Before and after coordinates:
* * *

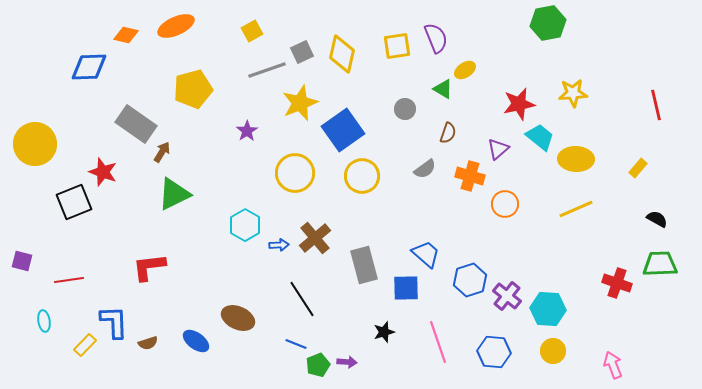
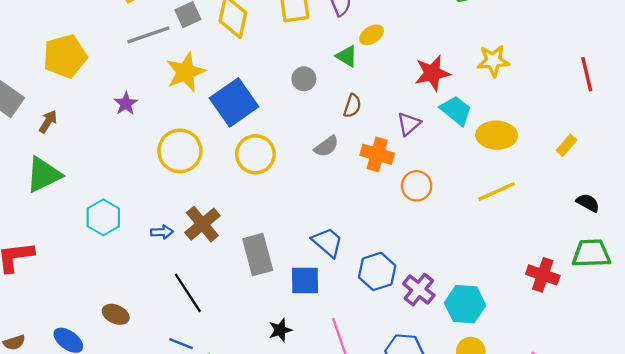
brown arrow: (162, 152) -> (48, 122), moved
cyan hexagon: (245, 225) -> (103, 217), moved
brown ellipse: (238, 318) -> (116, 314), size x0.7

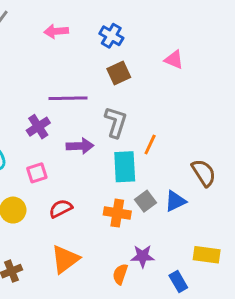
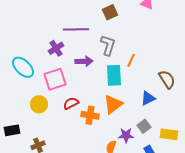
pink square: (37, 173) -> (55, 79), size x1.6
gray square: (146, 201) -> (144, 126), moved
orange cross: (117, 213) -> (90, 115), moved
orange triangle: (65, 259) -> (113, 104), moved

* * *

TRY IT - Pictures are to be left out; the lines from the start of the records above through the line holding "orange cross: (117, 213) -> (90, 115), moved" are to be returned exactly.

RESPONSE BOX -
brown arrow: (162, 152) -> (48, 122), moved
cyan hexagon: (245, 225) -> (103, 217), moved
brown ellipse: (238, 318) -> (116, 314), size x0.7

pink square: (37, 173) -> (55, 79), size x1.6
gray square: (146, 201) -> (144, 126), moved
orange cross: (117, 213) -> (90, 115), moved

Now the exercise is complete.